Segment Open
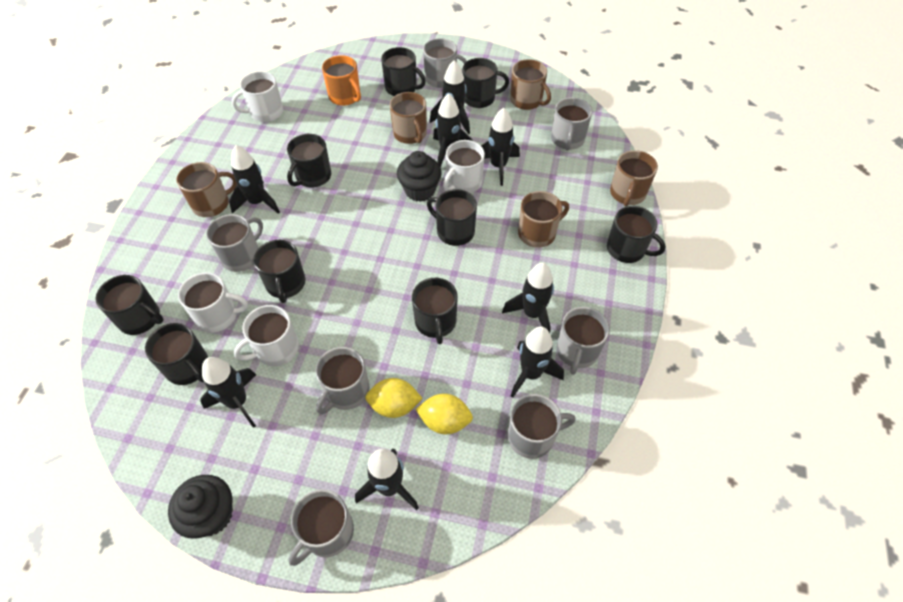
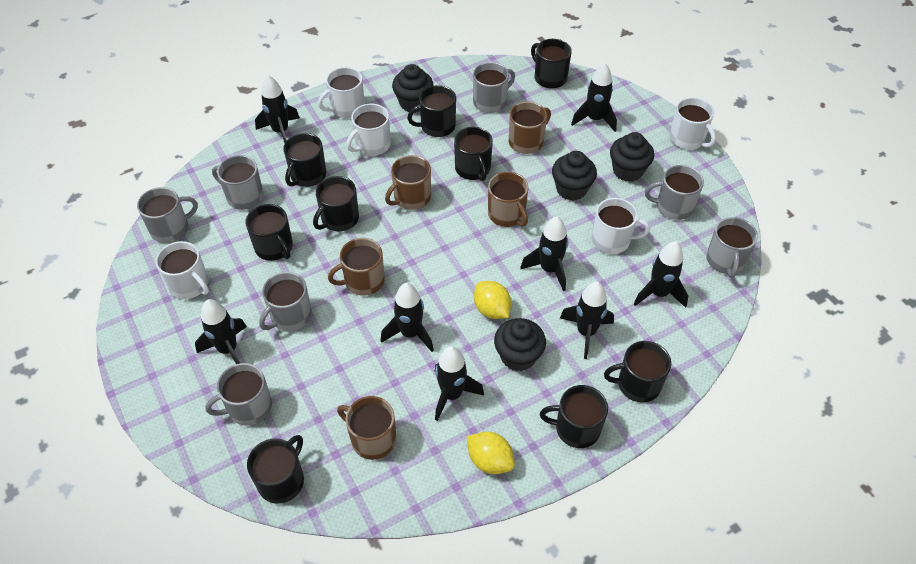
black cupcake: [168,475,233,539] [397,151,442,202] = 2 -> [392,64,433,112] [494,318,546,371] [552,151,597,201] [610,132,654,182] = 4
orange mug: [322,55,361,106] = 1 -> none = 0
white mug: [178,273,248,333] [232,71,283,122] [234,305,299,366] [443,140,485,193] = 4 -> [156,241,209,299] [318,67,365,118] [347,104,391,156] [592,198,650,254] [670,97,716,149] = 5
Segment Closed
Segment Open
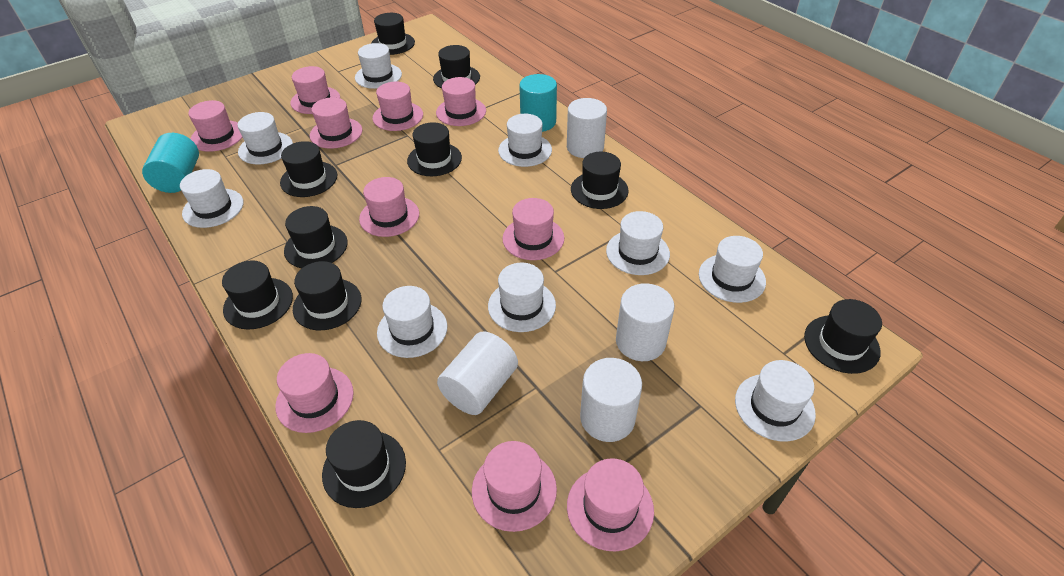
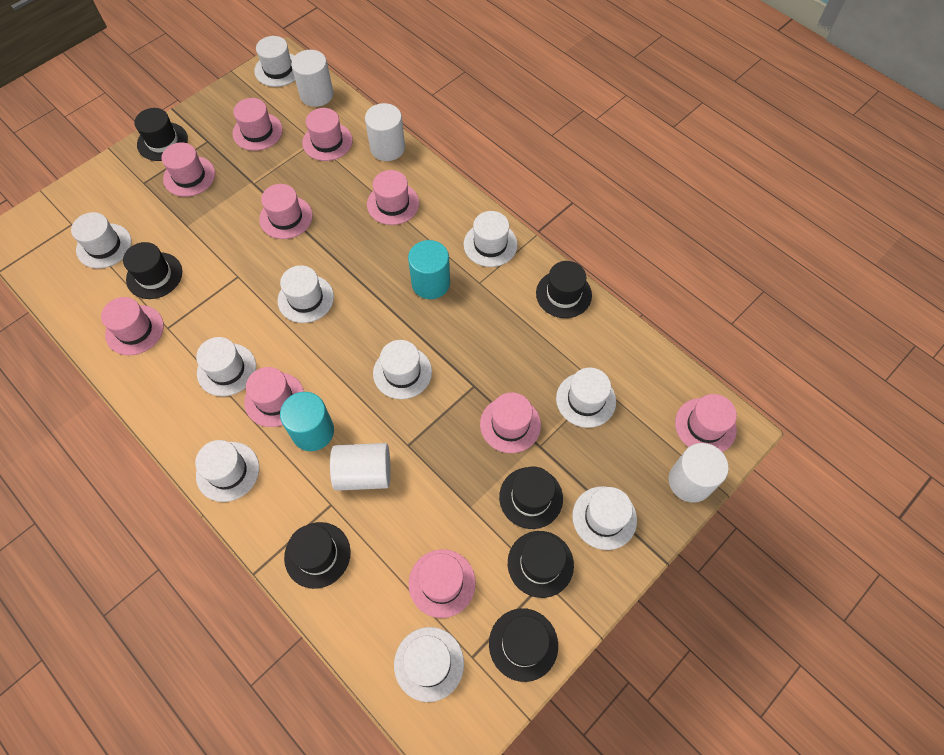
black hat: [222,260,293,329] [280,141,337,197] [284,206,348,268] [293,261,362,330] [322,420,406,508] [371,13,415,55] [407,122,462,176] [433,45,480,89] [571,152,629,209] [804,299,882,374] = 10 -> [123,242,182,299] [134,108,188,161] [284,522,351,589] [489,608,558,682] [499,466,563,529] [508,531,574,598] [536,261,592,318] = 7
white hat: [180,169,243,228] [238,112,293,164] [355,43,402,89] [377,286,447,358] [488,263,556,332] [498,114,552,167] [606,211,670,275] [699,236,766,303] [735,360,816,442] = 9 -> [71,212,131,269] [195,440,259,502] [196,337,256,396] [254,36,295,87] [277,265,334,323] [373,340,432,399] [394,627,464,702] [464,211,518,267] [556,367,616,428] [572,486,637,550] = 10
Segment Closed
Segment Open
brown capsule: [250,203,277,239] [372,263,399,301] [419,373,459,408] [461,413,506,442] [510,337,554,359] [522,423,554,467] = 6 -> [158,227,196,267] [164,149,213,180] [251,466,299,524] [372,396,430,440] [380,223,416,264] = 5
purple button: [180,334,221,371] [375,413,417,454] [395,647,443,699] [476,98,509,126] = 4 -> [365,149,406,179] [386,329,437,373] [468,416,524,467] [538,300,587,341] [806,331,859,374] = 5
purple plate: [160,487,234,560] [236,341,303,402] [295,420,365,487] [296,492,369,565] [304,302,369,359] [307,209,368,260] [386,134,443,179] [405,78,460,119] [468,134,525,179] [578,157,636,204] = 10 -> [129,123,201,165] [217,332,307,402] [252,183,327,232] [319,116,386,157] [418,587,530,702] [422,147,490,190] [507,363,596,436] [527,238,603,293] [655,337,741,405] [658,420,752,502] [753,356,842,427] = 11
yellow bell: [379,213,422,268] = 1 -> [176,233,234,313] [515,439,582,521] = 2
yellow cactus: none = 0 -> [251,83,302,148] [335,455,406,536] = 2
Segment Closed
# Prompt:
Retype, in the same exact form, the lines of the material above from the line holding "brown capsule: [250,203,277,239]" through the line holding "purple button: [180,334,221,371]".

# Task output:
brown capsule: [250,203,277,239] [372,263,399,301] [419,373,459,408] [461,413,506,442] [510,337,554,359] [522,423,554,467] = 6 -> [158,227,196,267] [164,149,213,180] [251,466,299,524] [372,396,430,440] [380,223,416,264] = 5
purple button: [180,334,221,371] [375,413,417,454] [395,647,443,699] [476,98,509,126] = 4 -> [365,149,406,179] [386,329,437,373] [468,416,524,467] [538,300,587,341] [806,331,859,374] = 5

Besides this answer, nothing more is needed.